Excerpted records below:

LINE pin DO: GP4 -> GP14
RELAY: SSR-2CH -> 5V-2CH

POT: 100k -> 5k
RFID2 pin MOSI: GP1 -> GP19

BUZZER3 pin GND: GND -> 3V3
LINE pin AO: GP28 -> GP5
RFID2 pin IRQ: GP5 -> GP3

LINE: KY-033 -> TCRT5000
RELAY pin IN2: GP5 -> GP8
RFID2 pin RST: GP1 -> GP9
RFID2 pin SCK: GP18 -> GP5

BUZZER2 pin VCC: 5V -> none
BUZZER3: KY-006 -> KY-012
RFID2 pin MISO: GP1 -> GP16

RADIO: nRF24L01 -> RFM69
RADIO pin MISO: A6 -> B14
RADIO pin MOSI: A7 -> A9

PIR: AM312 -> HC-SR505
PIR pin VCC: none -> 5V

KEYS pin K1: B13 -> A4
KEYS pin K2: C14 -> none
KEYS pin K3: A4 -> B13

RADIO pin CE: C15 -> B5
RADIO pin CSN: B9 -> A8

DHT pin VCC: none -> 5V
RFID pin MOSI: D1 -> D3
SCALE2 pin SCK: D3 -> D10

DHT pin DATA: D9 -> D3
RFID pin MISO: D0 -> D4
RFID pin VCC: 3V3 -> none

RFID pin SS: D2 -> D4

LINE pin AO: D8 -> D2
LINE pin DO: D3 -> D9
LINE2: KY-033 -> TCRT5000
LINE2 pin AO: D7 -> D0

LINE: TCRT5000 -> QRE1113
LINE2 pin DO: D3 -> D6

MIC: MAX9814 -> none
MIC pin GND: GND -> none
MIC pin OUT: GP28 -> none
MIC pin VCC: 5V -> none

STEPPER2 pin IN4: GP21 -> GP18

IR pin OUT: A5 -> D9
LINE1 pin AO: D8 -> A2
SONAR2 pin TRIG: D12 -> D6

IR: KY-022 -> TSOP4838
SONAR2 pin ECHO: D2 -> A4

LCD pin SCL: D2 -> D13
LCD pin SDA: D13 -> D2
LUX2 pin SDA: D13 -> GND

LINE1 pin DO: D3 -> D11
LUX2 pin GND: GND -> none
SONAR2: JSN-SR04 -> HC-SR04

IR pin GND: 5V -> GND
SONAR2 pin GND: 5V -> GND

End of Excerpted records.

Every line of the listing is to be transcribed exactly.

> Finished task:
LINE pin DO: GP4 -> GP14
RELAY: SSR-2CH -> 5V-2CH

POT: 100k -> 5k
RFID2 pin MOSI: GP1 -> GP19

BUZZER3 pin GND: GND -> 3V3
LINE pin AO: GP28 -> GP5
RFID2 pin IRQ: GP5 -> GP3

LINE: KY-033 -> TCRT5000
RELAY pin IN2: GP5 -> GP8
RFID2 pin RST: GP1 -> GP9
RFID2 pin SCK: GP18 -> GP5

BUZZER2 pin VCC: 5V -> none
BUZZER3: KY-006 -> KY-012
RFID2 pin MISO: GP1 -> GP16

RADIO: nRF24L01 -> RFM69
RADIO pin MISO: A6 -> B14
RADIO pin MOSI: A7 -> A9

PIR: AM312 -> HC-SR505
PIR pin VCC: none -> 5V

KEYS pin K1: B13 -> A4
KEYS pin K2: C14 -> none
KEYS pin K3: A4 -> B13

RADIO pin CE: C15 -> B5
RADIO pin CSN: B9 -> A8

DHT pin VCC: none -> 5V
RFID pin MOSI: D1 -> D3
SCALE2 pin SCK: D3 -> D10

DHT pin DATA: D9 -> D3
RFID pin MISO: D0 -> D4
RFID pin VCC: 3V3 -> none

RFID pin SS: D2 -> D4

LINE pin AO: D8 -> D2
LINE pin DO: D3 -> D9
LINE2: KY-033 -> TCRT5000
LINE2 pin AO: D7 -> D0

LINE: TCRT5000 -> QRE1113
LINE2 pin DO: D3 -> D6

MIC: MAX9814 -> none
MIC pin GND: GND -> none
MIC pin OUT: GP28 -> none
MIC pin VCC: 5V -> none

STEPPER2 pin IN4: GP21 -> GP18

IR pin OUT: A5 -> D9
LINE1 pin AO: D8 -> A2
SONAR2 pin TRIG: D12 -> D6

IR: KY-022 -> TSOP4838
SONAR2 pin ECHO: D2 -> A4

LCD pin SCL: D2 -> D13
LCD pin SDA: D13 -> D2
LUX2 pin SDA: D13 -> GND

LINE1 pin DO: D3 -> D11
LUX2 pin GND: GND -> none
SONAR2: JSN-SR04 -> HC-SR04

IR pin GND: 5V -> GND
SONAR2 pin GND: 5V -> GND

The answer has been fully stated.